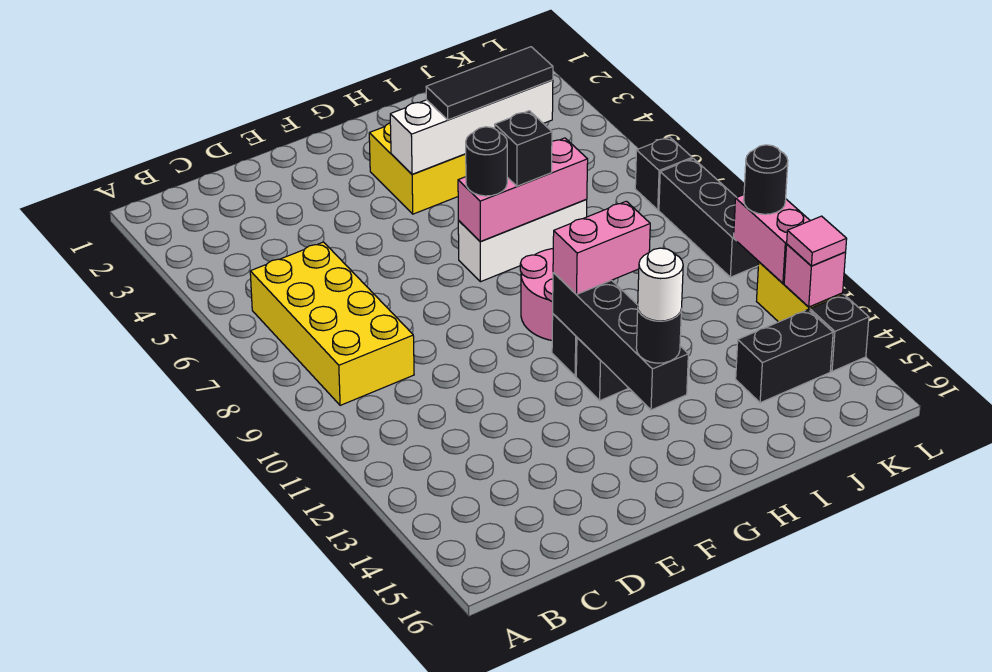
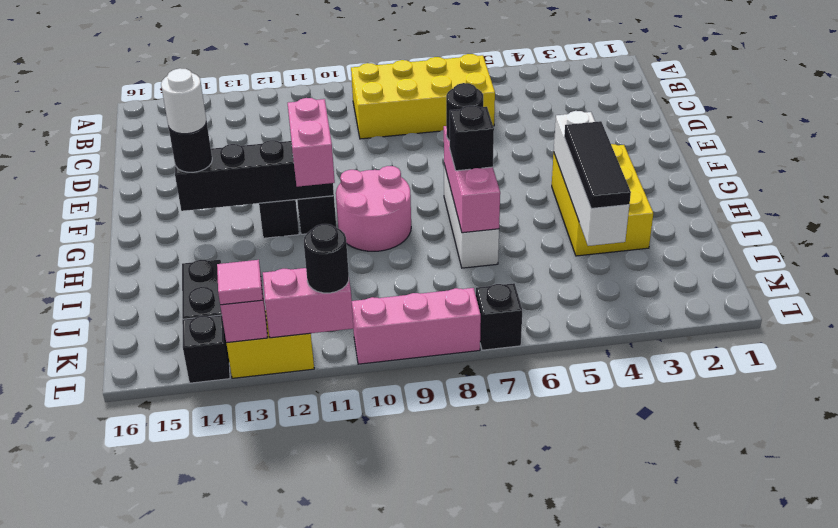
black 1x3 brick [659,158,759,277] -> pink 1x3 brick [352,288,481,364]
...
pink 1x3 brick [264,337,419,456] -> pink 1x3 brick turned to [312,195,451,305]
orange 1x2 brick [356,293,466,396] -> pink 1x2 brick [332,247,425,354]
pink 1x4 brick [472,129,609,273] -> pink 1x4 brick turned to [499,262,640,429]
--
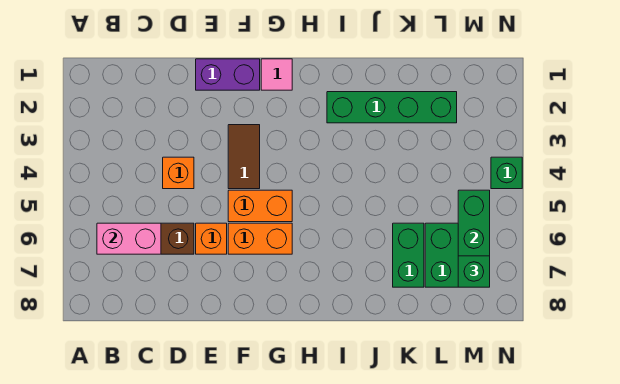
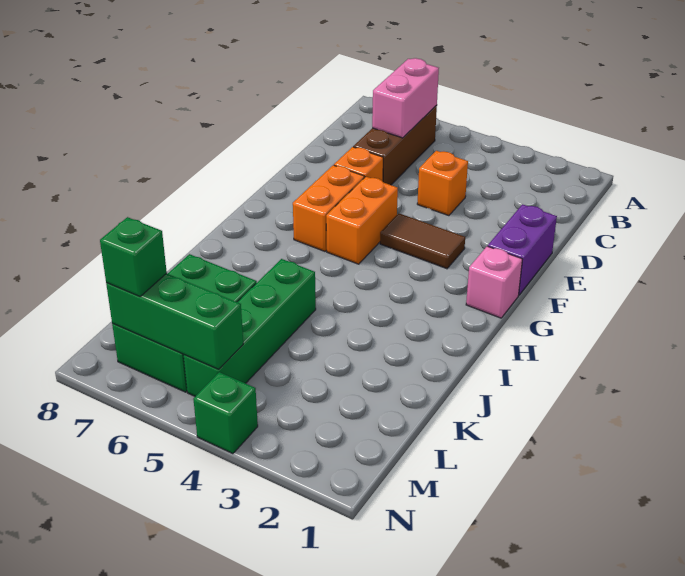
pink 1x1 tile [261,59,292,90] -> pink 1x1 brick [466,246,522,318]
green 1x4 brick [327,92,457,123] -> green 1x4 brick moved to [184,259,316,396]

→ **The task**: Among the lines of the records above, count those holding the string "pink", and report only the number.

→ **Your solution**: 5